> _GIVEN RECORDS_

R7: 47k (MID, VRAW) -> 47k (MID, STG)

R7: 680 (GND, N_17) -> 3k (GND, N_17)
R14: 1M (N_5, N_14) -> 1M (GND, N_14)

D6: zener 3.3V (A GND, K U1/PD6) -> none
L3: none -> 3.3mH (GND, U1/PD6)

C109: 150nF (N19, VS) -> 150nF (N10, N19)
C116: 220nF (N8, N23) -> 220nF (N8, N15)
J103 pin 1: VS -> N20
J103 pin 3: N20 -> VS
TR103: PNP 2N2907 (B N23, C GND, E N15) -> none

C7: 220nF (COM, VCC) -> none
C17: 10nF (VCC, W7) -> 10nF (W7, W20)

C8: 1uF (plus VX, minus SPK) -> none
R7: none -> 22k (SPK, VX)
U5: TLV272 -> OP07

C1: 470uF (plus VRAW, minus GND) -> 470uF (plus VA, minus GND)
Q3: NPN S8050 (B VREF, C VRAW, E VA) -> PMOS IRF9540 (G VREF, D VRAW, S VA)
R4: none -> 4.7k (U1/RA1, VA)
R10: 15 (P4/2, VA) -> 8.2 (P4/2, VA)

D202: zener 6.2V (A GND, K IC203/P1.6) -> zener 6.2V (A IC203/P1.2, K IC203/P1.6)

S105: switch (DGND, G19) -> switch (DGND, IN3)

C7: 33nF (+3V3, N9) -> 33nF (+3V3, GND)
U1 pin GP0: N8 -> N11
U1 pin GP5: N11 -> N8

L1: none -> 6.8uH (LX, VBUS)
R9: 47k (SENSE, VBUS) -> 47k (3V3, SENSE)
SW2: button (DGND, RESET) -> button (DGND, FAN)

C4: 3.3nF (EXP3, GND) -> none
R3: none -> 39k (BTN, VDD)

> _TASK DETAILS_
Scan the records above and report every line with the string "DGND".

> _WRITTEN REPLY_
S105: switch (DGND, G19) -> switch (DGND, IN3)
SW2: button (DGND, RESET) -> button (DGND, FAN)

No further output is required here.